- **Exercise directions**
Print every entry exactly as written and exclude all images.

- **Before-and-after object listings**
##############################

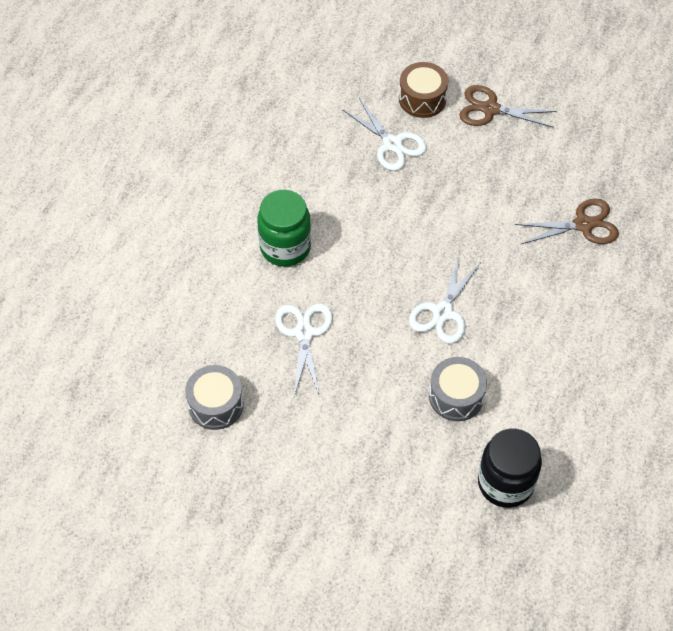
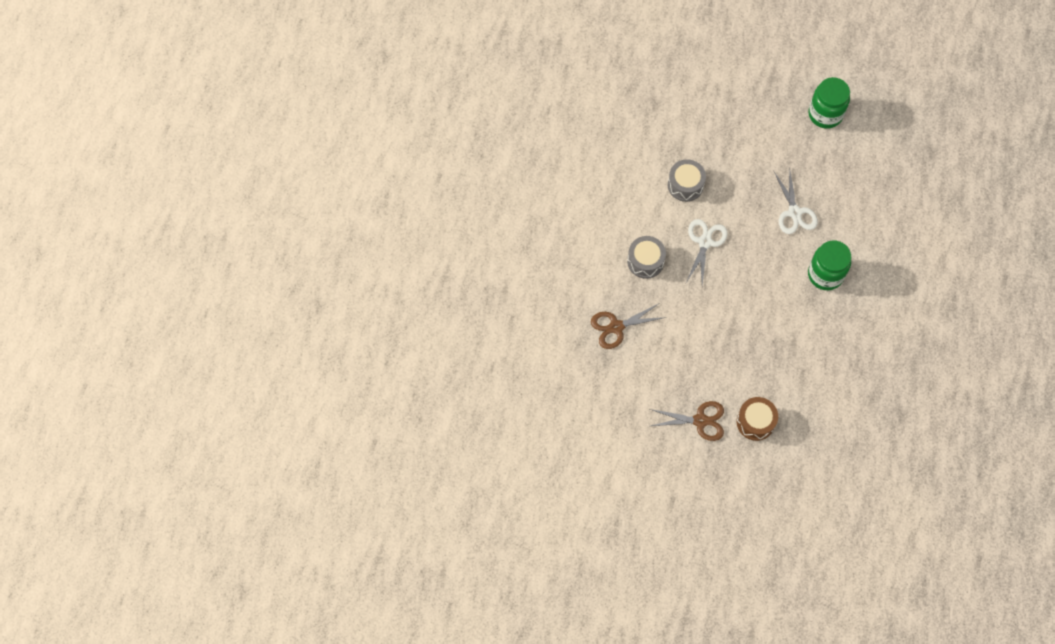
camera: 170 degrees right, 10 degrees up
(213, 472) = (825, 114): none -> green jar
(216, 404) = (837, 155): grey drum -> grey drum (645, 261)
(392, 144) = (769, 375): white scissors -> none
(505, 483) = (645, 135): black jar -> none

##############################

- **Answer to this task**
camera: 170 degrees right, 10 degrees up
(213, 472) = (825, 114): none -> green jar
(216, 404) = (837, 155): grey drum -> grey drum (645, 261)
(392, 144) = (769, 375): white scissors -> none
(505, 483) = (645, 135): black jar -> none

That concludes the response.